MATERIAL PROVIDED –
************
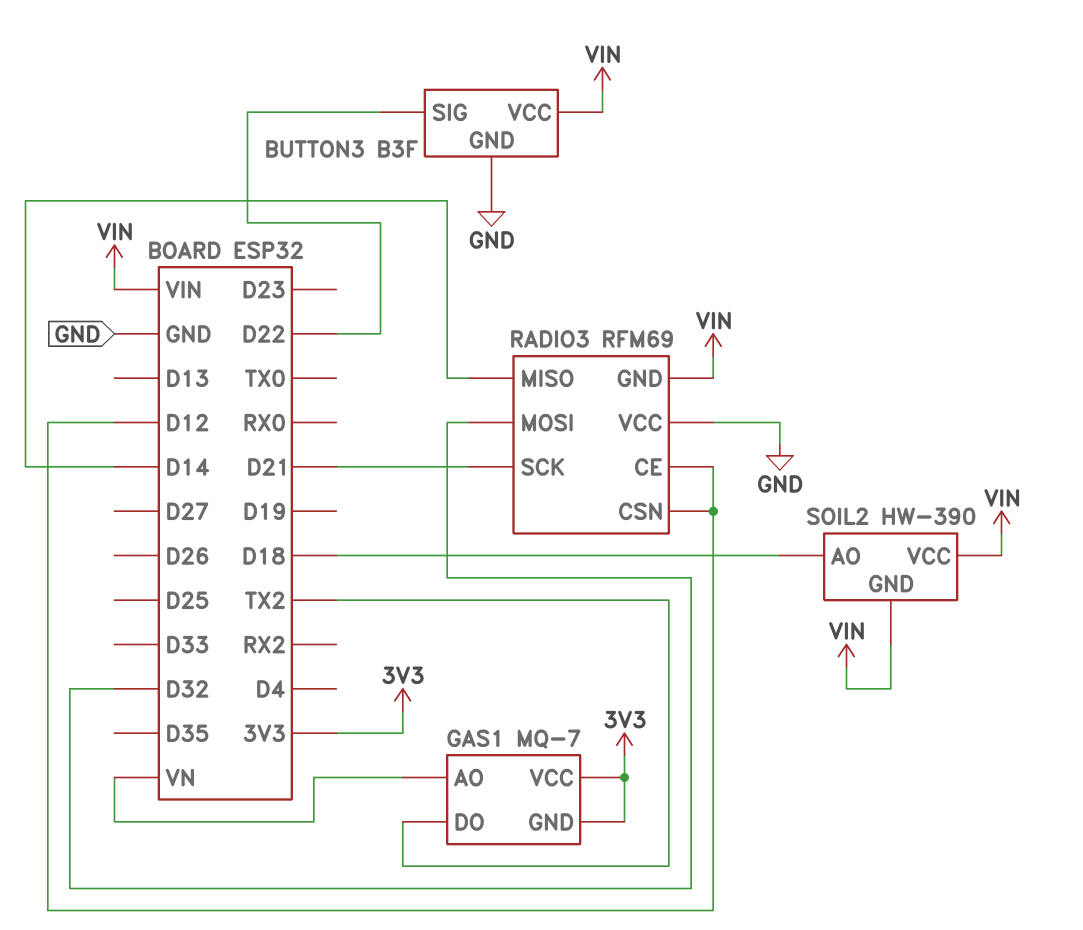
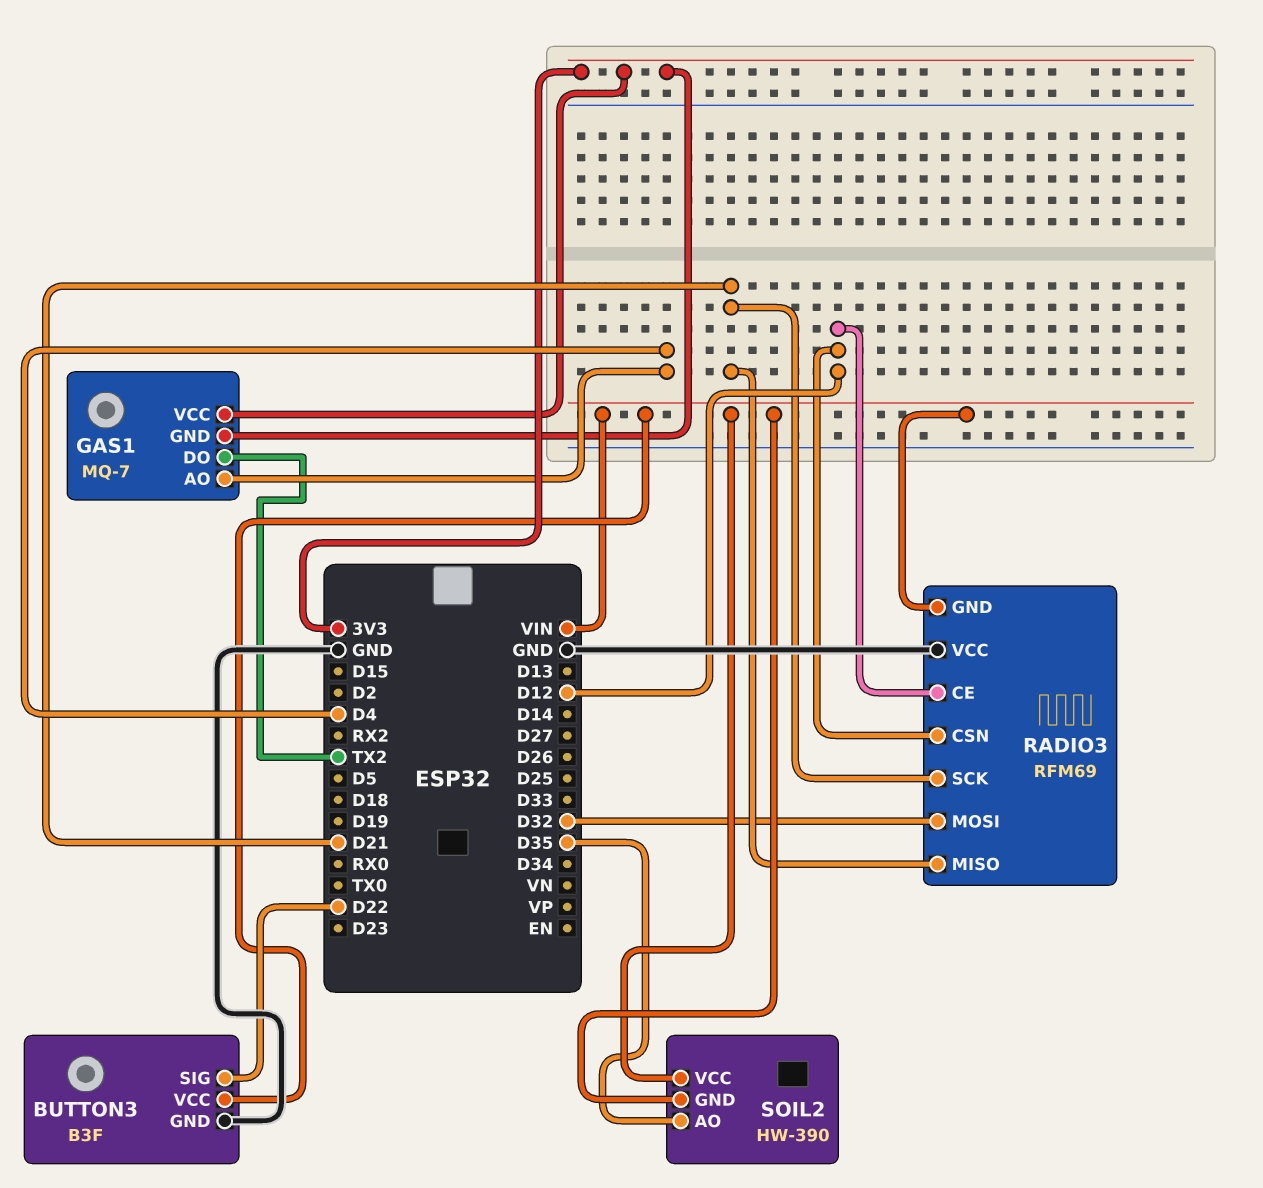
GAS1 pin AO: VN -> D4
RADIO3 pin MISO: D14 -> D21
SOIL2 pin AO: D18 -> D35

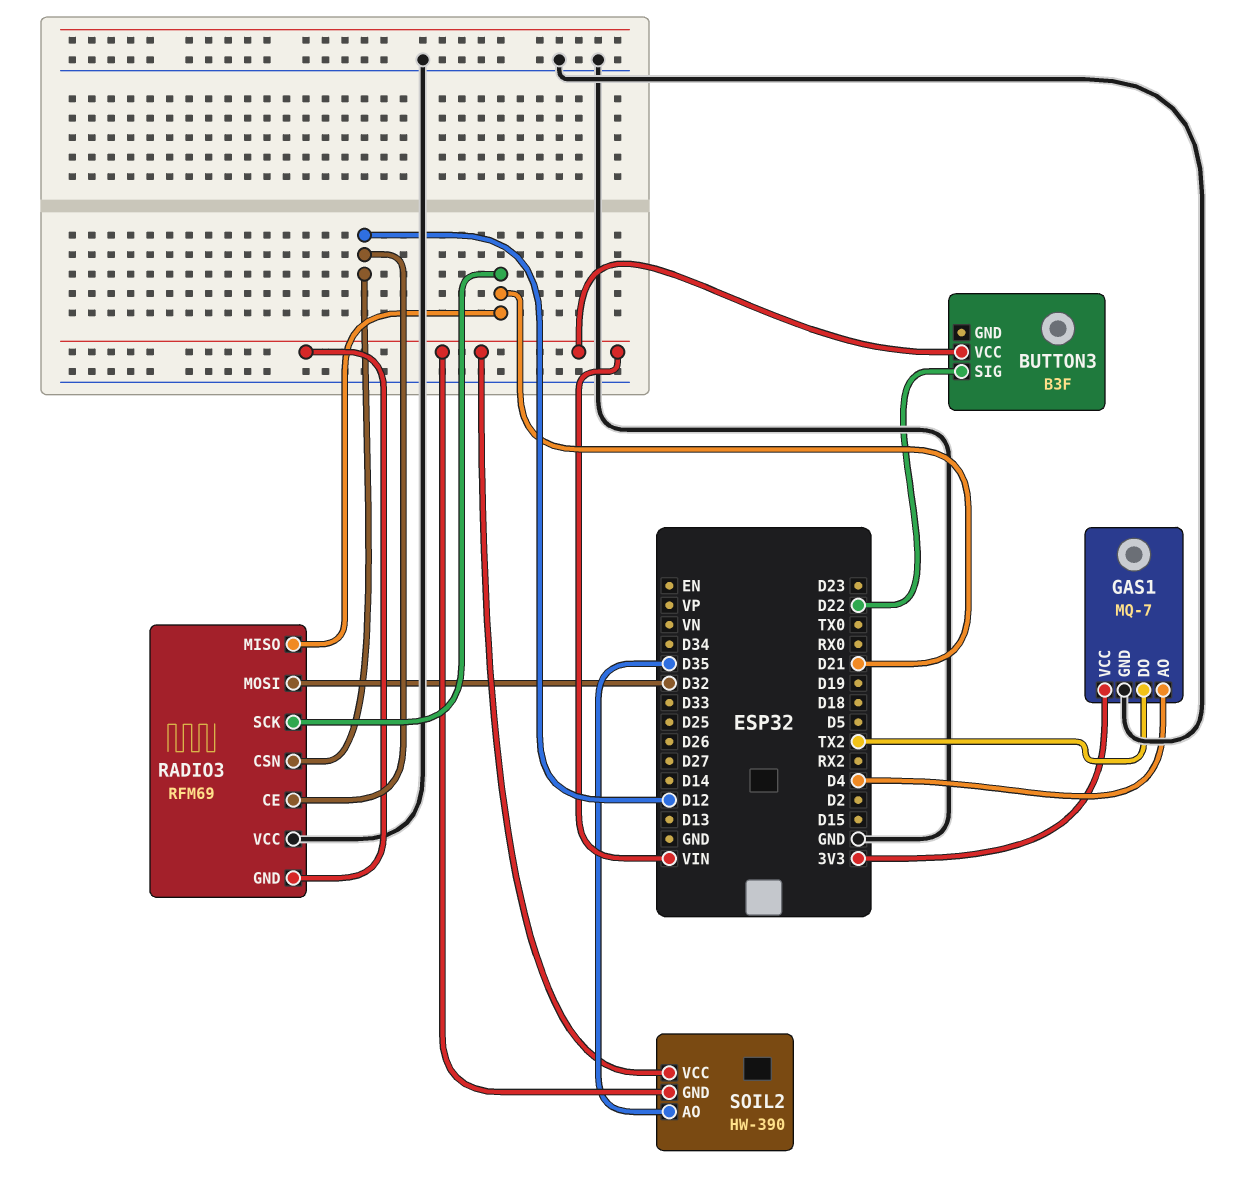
BUTTON3 pin GND: GND -> none
GAS1 pin GND: 3V3 -> GND

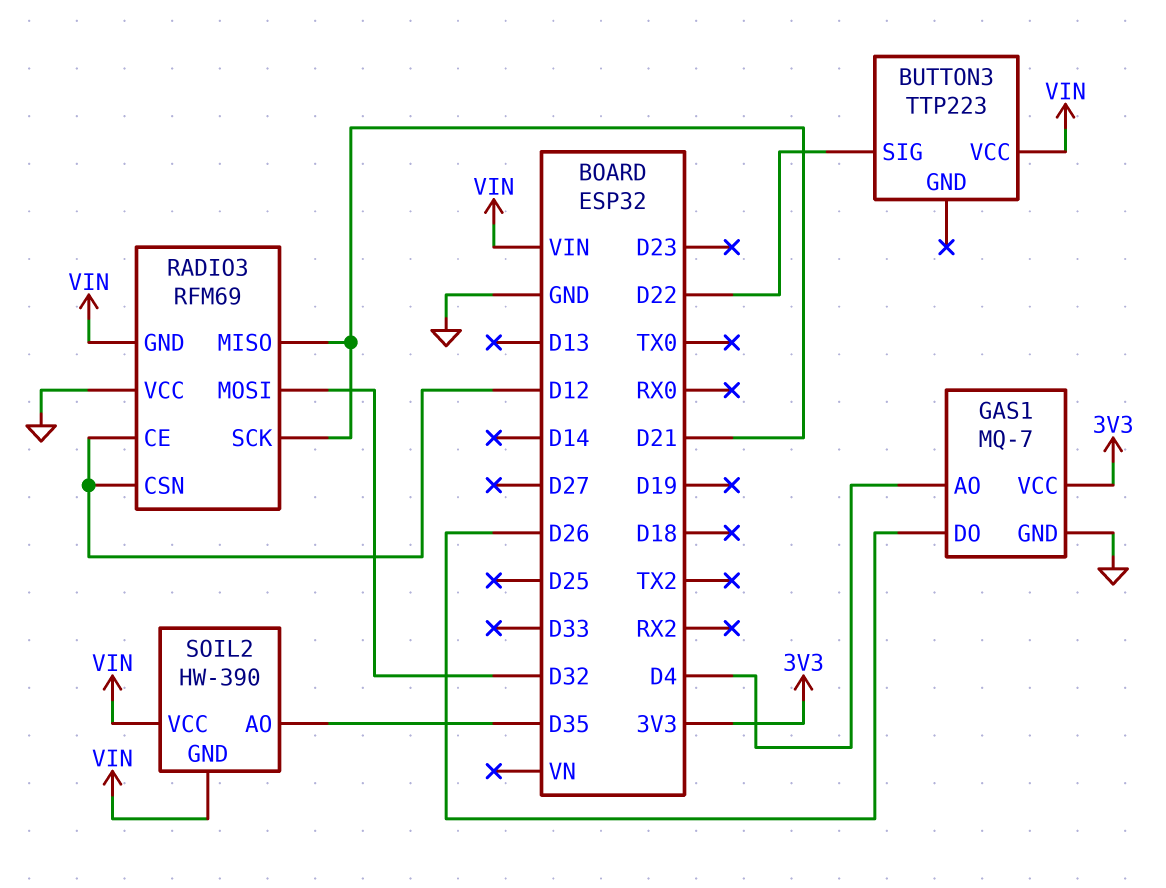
BUTTON3: B3F -> TTP223
GAS1 pin DO: TX2 -> D26

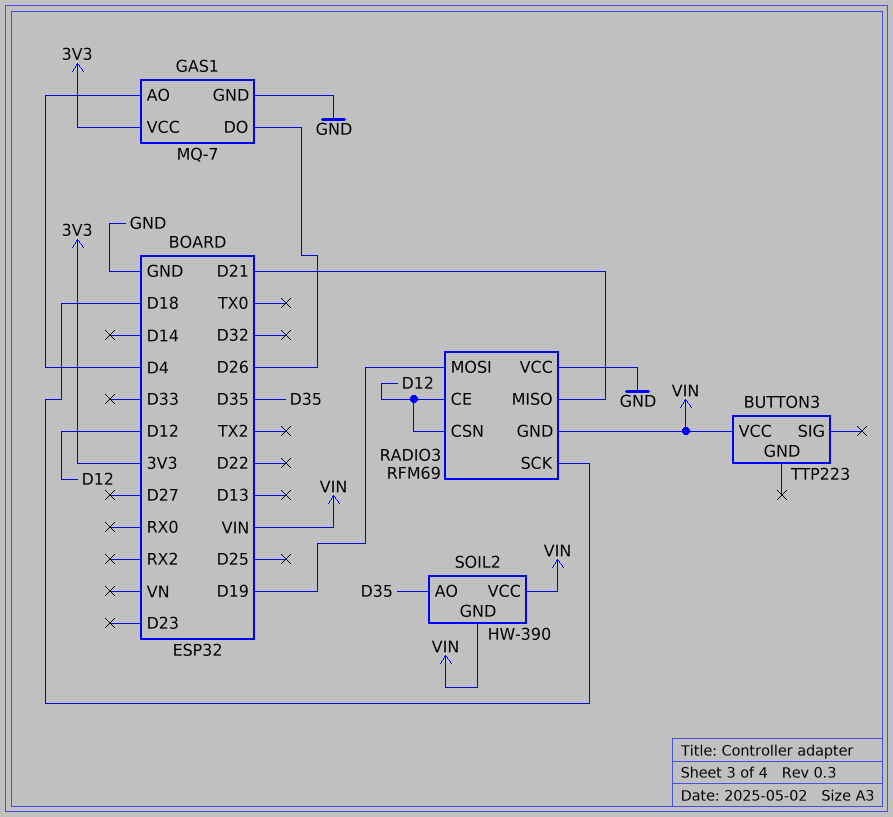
BUTTON3 pin SIG: D22 -> none
RADIO3 pin MOSI: D32 -> D19
RADIO3 pin SCK: D21 -> D18

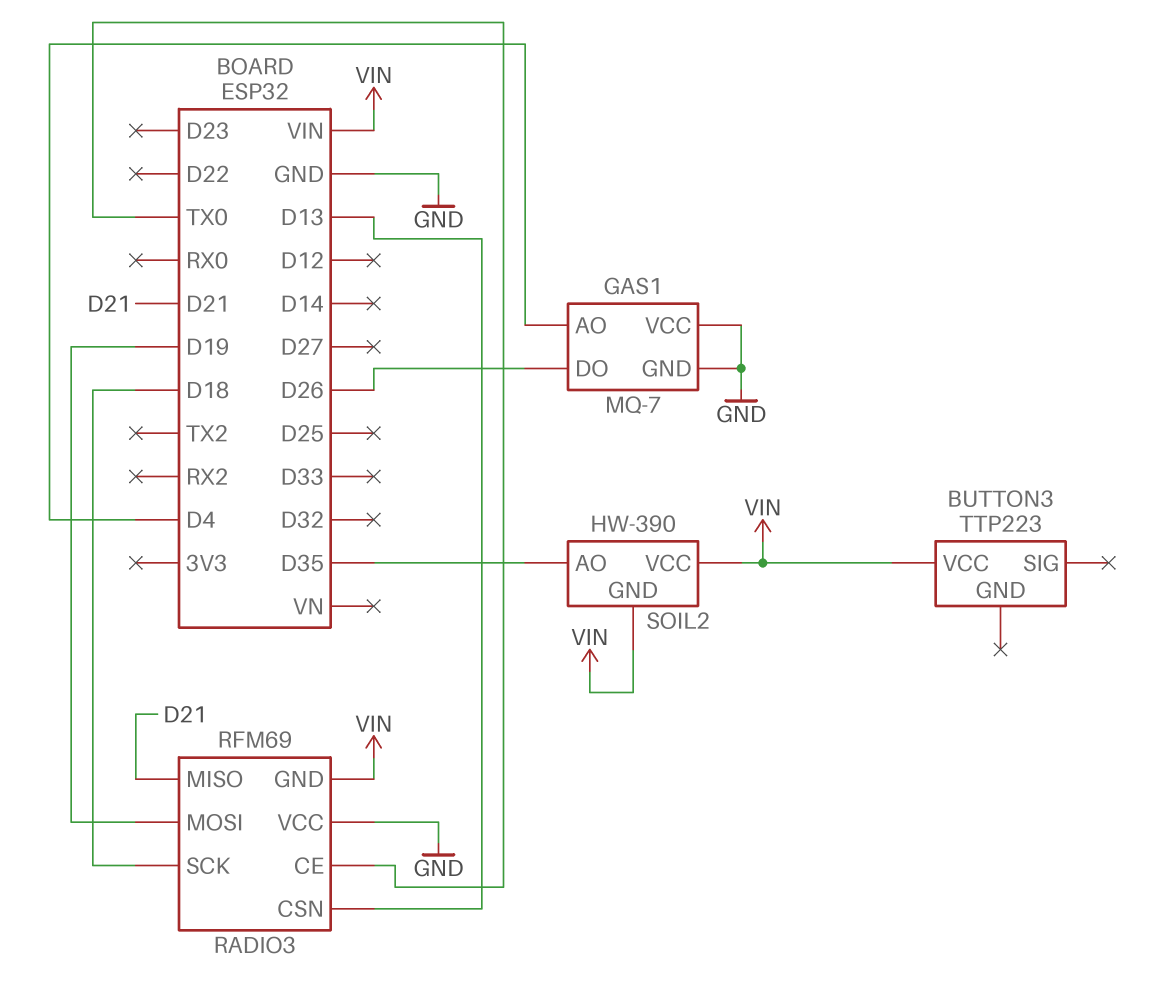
GAS1 pin VCC: 3V3 -> GND
RADIO3 pin CE: D12 -> TX0
RADIO3 pin CSN: D12 -> D13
************
PROBLEM STATEMENT – Leave out every picture and copy verbatim the lines running from the line containing "BUTTON3: B3F -> TTP223" through the final line of the data.

TASK ANSWER –
BUTTON3: B3F -> TTP223
GAS1 pin DO: TX2 -> D26

BUTTON3 pin SIG: D22 -> none
RADIO3 pin MOSI: D32 -> D19
RADIO3 pin SCK: D21 -> D18

GAS1 pin VCC: 3V3 -> GND
RADIO3 pin CE: D12 -> TX0
RADIO3 pin CSN: D12 -> D13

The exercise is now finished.